WORK ITEM -
Please give the data below again in full, exactly as it stands.

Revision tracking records
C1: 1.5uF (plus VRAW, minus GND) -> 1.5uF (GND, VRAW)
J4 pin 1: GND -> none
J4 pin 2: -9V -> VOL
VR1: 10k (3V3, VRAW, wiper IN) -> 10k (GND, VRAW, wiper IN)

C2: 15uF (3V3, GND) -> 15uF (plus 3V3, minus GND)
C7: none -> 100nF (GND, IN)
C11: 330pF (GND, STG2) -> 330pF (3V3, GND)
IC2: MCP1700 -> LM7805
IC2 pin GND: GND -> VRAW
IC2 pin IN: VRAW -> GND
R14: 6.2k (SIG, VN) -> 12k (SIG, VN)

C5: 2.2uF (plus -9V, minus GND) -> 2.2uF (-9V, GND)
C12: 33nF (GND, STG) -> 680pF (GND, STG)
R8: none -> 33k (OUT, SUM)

ANSWER TO THE EXERCISE -
C1: 1.5uF (plus VRAW, minus GND) -> 1.5uF (GND, VRAW)
J4 pin 1: GND -> none
J4 pin 2: -9V -> VOL
VR1: 10k (3V3, VRAW, wiper IN) -> 10k (GND, VRAW, wiper IN)

C2: 15uF (3V3, GND) -> 15uF (plus 3V3, minus GND)
C7: none -> 100nF (GND, IN)
C11: 330pF (GND, STG2) -> 330pF (3V3, GND)
IC2: MCP1700 -> LM7805
IC2 pin GND: GND -> VRAW
IC2 pin IN: VRAW -> GND
R14: 6.2k (SIG, VN) -> 12k (SIG, VN)

C5: 2.2uF (plus -9V, minus GND) -> 2.2uF (-9V, GND)
C12: 33nF (GND, STG) -> 680pF (GND, STG)
R8: none -> 33k (OUT, SUM)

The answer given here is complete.